What needs to be done: The records need to be set down again exactly as they appear.

Data for the task:
━━━━
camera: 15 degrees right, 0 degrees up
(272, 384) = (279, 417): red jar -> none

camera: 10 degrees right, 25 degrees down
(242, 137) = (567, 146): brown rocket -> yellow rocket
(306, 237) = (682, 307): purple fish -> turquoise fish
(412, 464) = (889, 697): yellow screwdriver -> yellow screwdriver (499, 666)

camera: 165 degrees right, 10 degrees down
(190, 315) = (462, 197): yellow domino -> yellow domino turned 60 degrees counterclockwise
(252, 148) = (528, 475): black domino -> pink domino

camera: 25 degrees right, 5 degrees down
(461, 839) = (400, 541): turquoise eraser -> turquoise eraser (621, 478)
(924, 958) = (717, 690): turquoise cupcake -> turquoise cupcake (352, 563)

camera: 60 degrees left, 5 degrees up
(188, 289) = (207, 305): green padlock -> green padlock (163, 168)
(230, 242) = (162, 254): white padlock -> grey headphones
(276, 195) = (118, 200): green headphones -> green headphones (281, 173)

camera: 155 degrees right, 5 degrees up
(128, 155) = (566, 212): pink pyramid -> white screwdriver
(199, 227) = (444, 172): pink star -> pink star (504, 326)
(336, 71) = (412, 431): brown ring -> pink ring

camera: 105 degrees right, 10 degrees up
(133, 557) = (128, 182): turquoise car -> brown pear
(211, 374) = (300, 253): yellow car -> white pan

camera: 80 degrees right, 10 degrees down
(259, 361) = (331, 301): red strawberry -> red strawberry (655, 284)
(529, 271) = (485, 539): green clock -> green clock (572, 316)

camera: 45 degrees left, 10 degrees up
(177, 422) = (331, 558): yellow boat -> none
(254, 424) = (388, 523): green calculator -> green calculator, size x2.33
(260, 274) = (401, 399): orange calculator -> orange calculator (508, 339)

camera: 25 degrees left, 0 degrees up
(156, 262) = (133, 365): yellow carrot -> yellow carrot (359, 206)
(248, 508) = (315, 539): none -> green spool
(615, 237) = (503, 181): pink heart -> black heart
━━━━
Result for this exercise:
camera: 15 degrees right, 0 degrees up
(272, 384) = (279, 417): red jar -> none

camera: 10 degrees right, 25 degrees down
(242, 137) = (567, 146): brown rocket -> yellow rocket
(306, 237) = (682, 307): purple fish -> turquoise fish
(412, 464) = (889, 697): yellow screwdriver -> yellow screwdriver (499, 666)

camera: 165 degrees right, 10 degrees down
(190, 315) = (462, 197): yellow domino -> yellow domino turned 60 degrees counterclockwise
(252, 148) = (528, 475): black domino -> pink domino

camera: 25 degrees right, 5 degrees down
(461, 839) = (400, 541): turquoise eraser -> turquoise eraser (621, 478)
(924, 958) = (717, 690): turquoise cupcake -> turquoise cupcake (352, 563)

camera: 60 degrees left, 5 degrees up
(188, 289) = (207, 305): green padlock -> green padlock (163, 168)
(230, 242) = (162, 254): white padlock -> grey headphones
(276, 195) = (118, 200): green headphones -> green headphones (281, 173)

camera: 155 degrees right, 5 degrees up
(128, 155) = (566, 212): pink pyramid -> white screwdriver
(199, 227) = (444, 172): pink star -> pink star (504, 326)
(336, 71) = (412, 431): brown ring -> pink ring

camera: 105 degrees right, 10 degrees up
(133, 557) = (128, 182): turquoise car -> brown pear
(211, 374) = (300, 253): yellow car -> white pan

camera: 80 degrees right, 10 degrees down
(259, 361) = (331, 301): red strawberry -> red strawberry (655, 284)
(529, 271) = (485, 539): green clock -> green clock (572, 316)

camera: 45 degrees left, 10 degrees up
(177, 422) = (331, 558): yellow boat -> none
(254, 424) = (388, 523): green calculator -> green calculator, size x2.33
(260, 274) = (401, 399): orange calculator -> orange calculator (508, 339)

camera: 25 degrees left, 0 degrees up
(156, 262) = (133, 365): yellow carrot -> yellow carrot (359, 206)
(248, 508) = (315, 539): none -> green spool
(615, 237) = (503, 181): pink heart -> black heart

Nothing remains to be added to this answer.